## EXERCISE INSTRUCTIONS
Please list all lines of the material below in which the string "slope" occurs.

## EXTRACTED ENTRIES
== Segment start ==

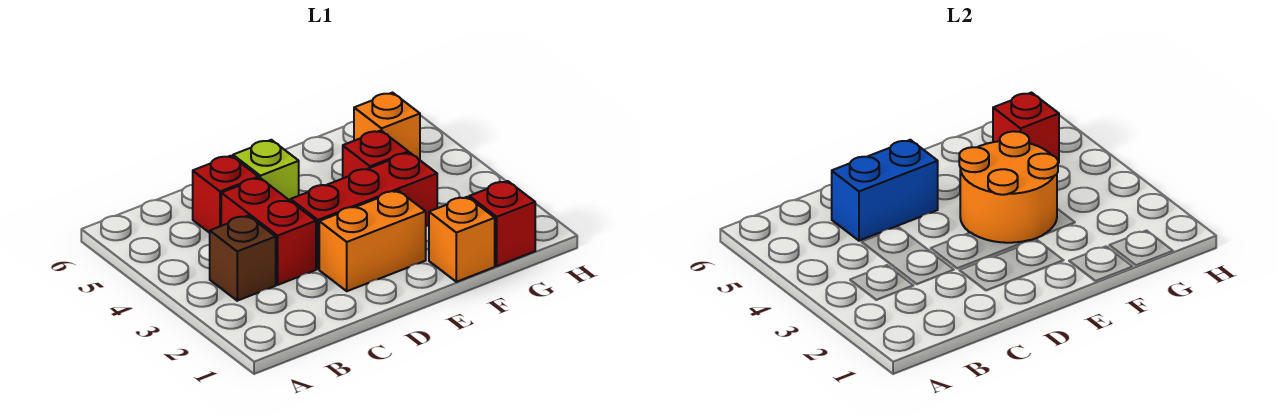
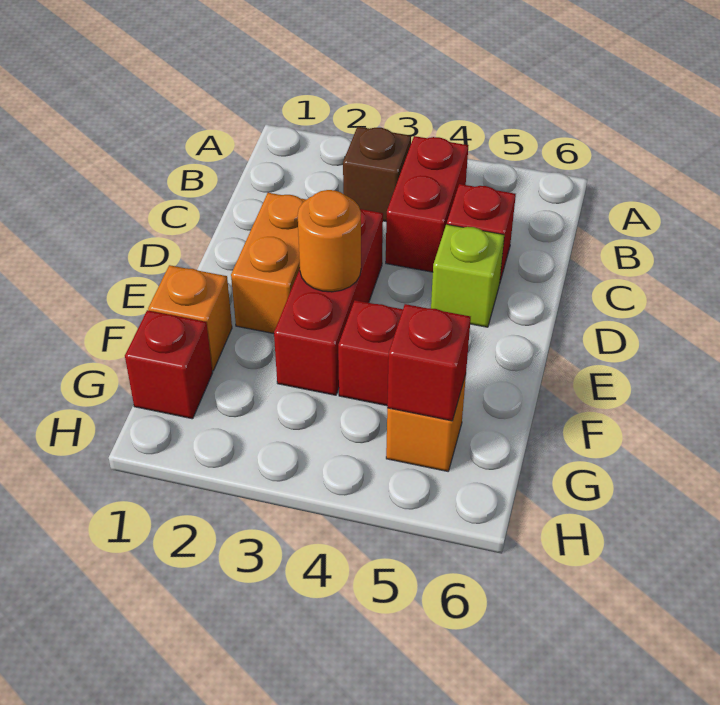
red brick C3:C4 level 1 -> red brick B4:C4 level 1
blue brick C5:D5 level 2 -> none
orange round brick E3:F4 level 2 -> orange round brick E3 level 2

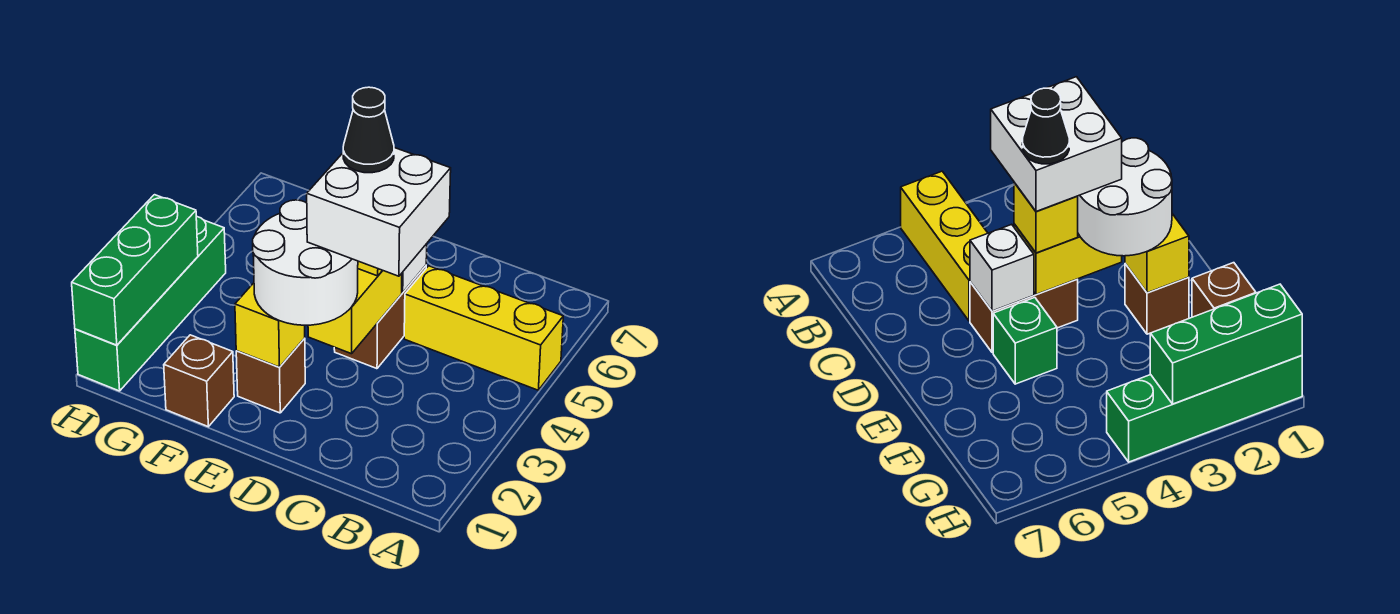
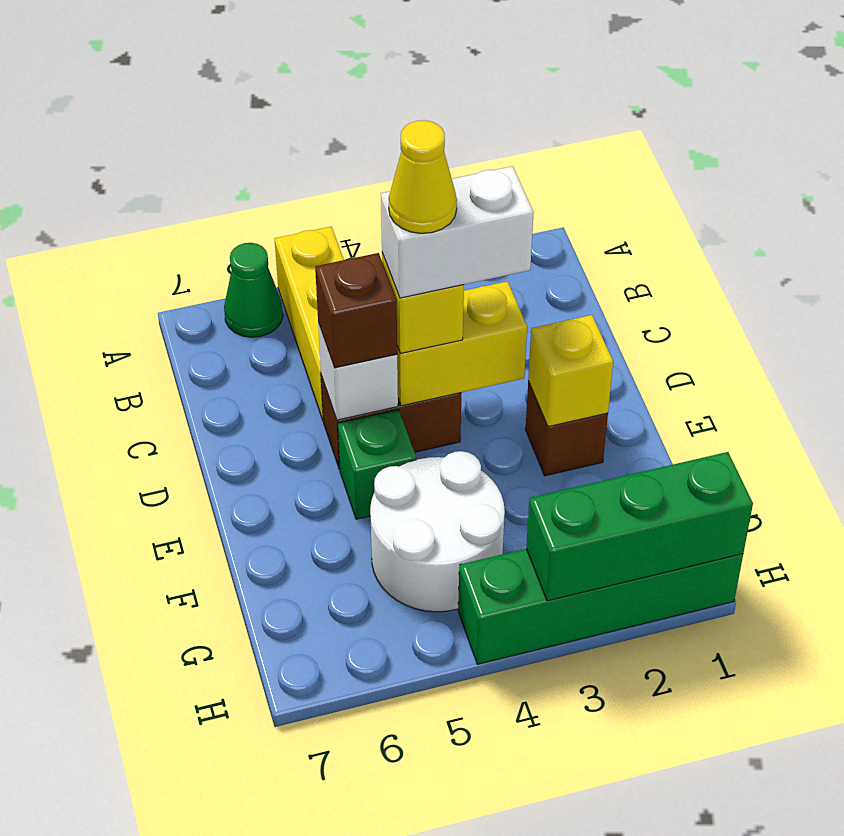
none -> green cone A6 level 1
white brick C3:D4 level 4 -> white brick D3:D4 level 4
white round brick D2:E3 level 3 -> white round brick F4:G5 level 1
black cone D4 level 5 -> yellow cone D4 level 5
brown brick F1 level 1 -> brown brick D5 level 3

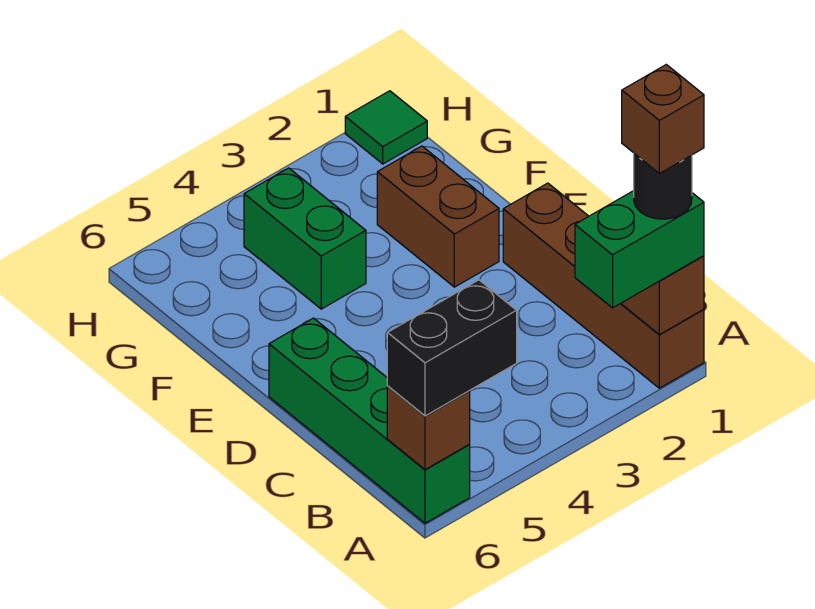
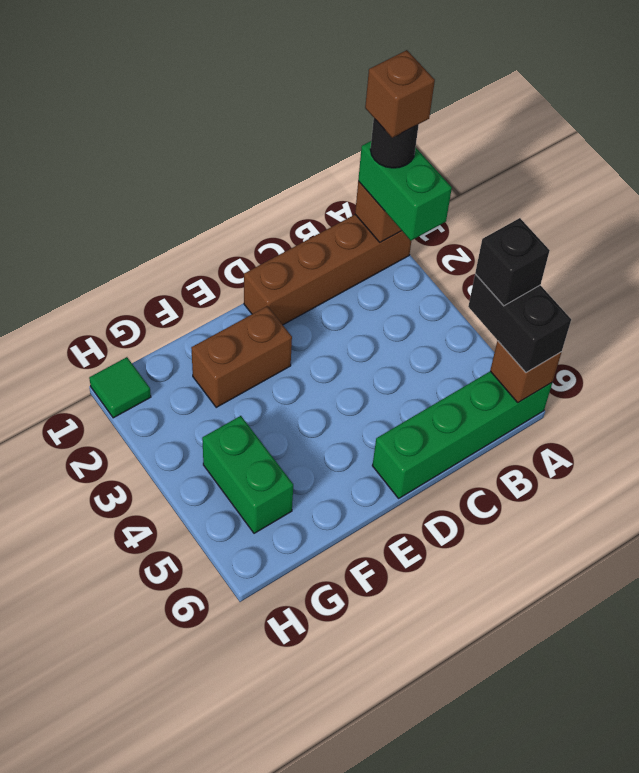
none -> black brick A5 level 4
green brick F4:G4 level 1 -> green brick G4:G5 level 1

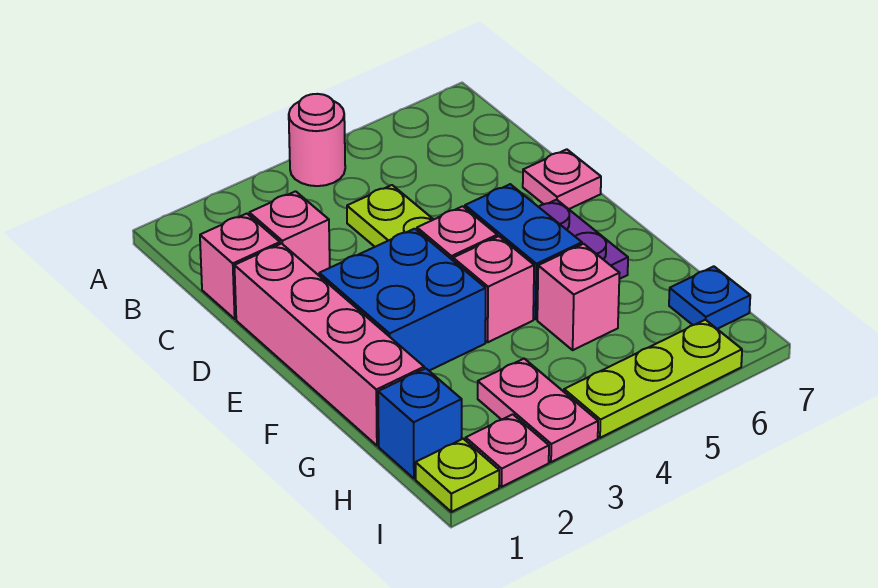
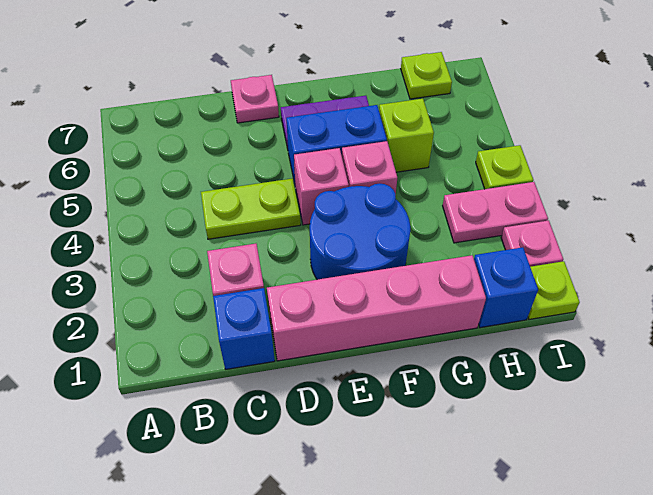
pink round brick A4 level 1 -> none
pink brick C1 level 1 -> blue brick C1 level 1
blue brick E2:F3 level 1 -> blue round brick E2:F3 level 1
pink brick G5 level 1 -> lime brick G5 level 1
blue plate H7 level 1 -> lime plate H7 level 1
lime plate I4:I6 level 1 -> lime plate I4 level 1

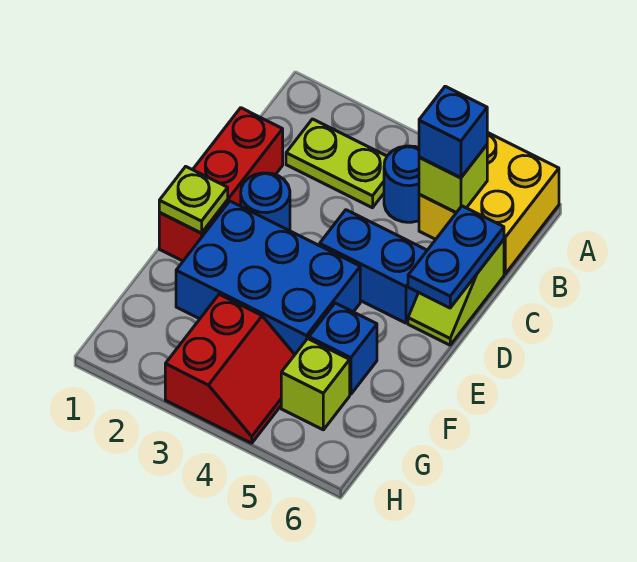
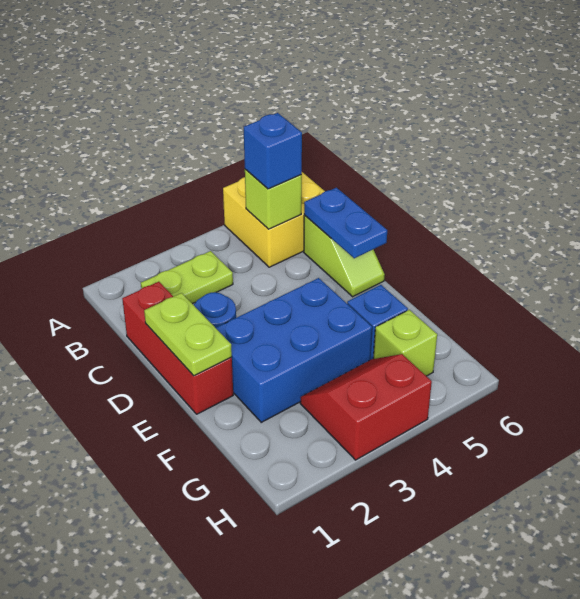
blue round brick B4 level 1 -> none
blue brick D4:D5 level 1 -> none
lime plate E1 level 2 -> lime plate D1:E1 level 2
red slope G3:H4 level 1 top 3 -> red slope G3:H4 level 1 top H

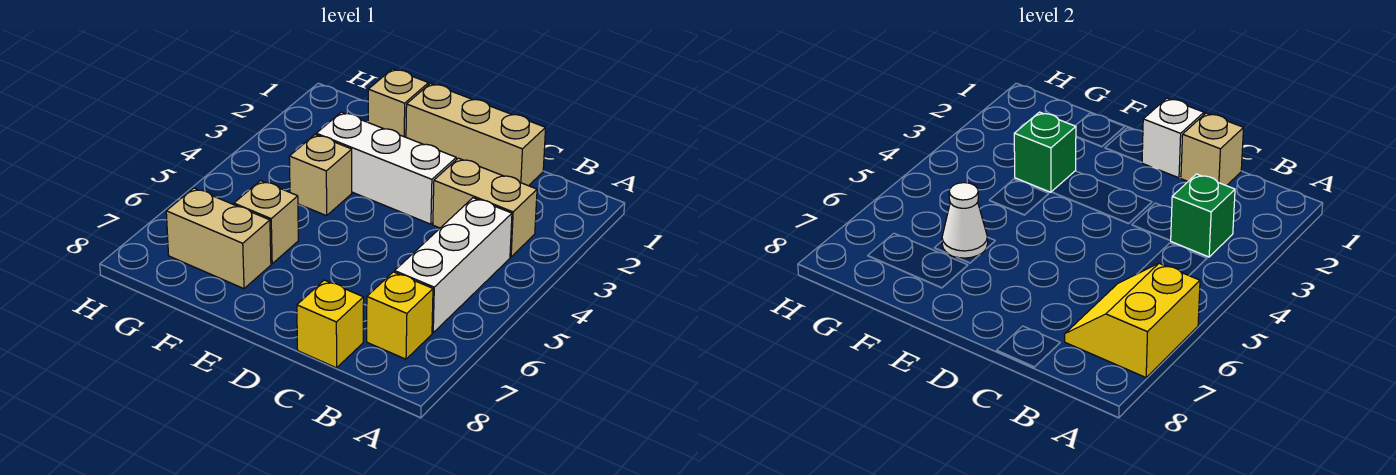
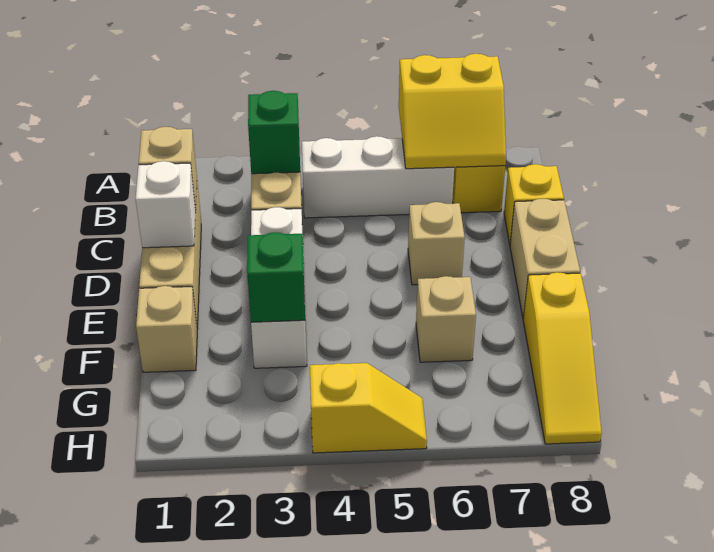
tan brick F4 level 1 -> tan brick D6 level 1
white cone F6 level 2 -> none
tan brick F7:G7 level 1 -> tan brick D8:E8 level 1
none -> yellow slope F8:H8 level 1 top F
none -> yellow slope H4:H5 level 1 top 4

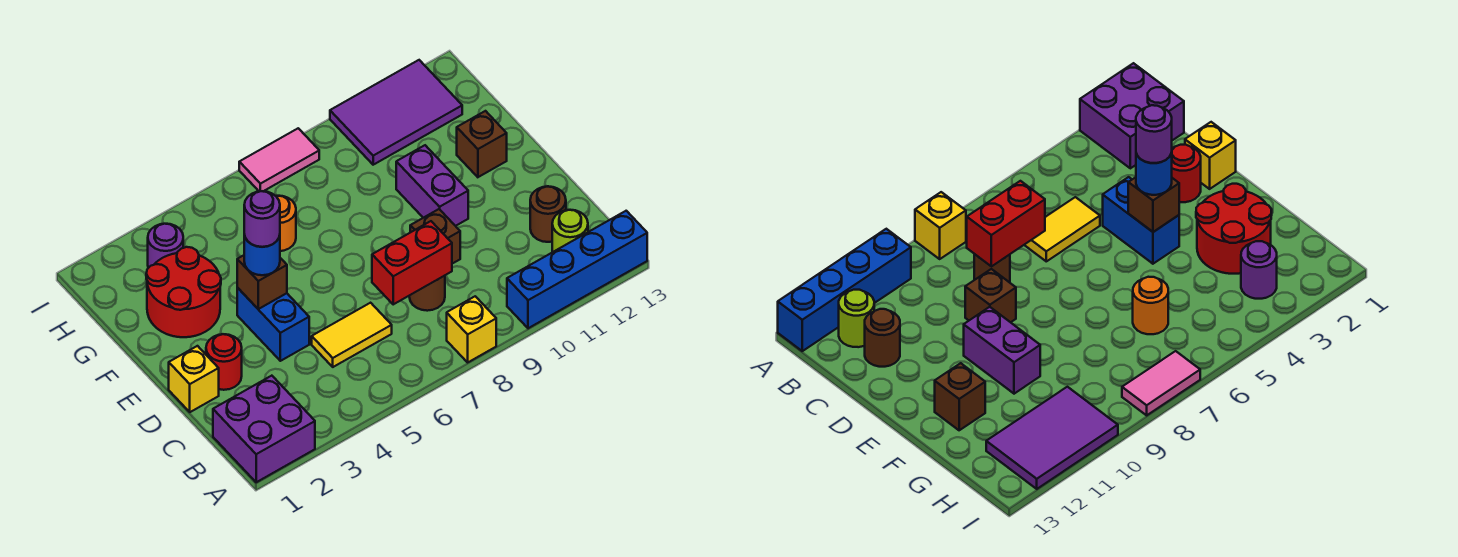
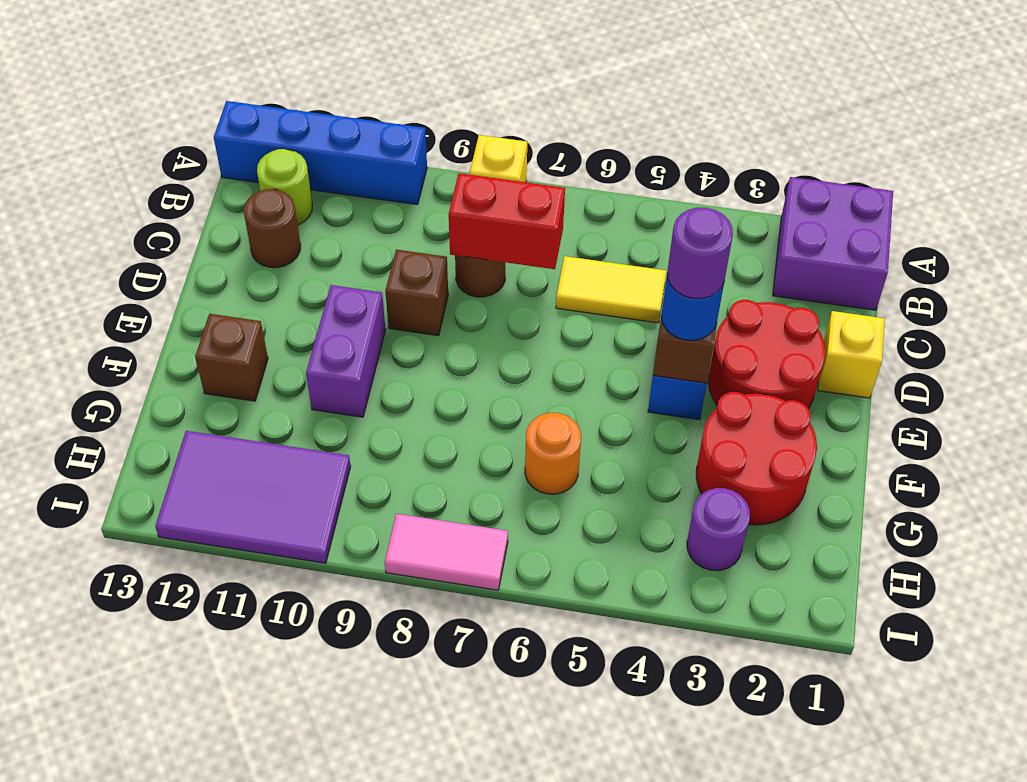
red round brick D2 level 1 -> red round brick D2:E3 level 1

== Segment end ==

## TASK SOLUTION
red slope G3:H4 level 1 top 3 -> red slope G3:H4 level 1 top H
none -> yellow slope F8:H8 level 1 top F
none -> yellow slope H4:H5 level 1 top 4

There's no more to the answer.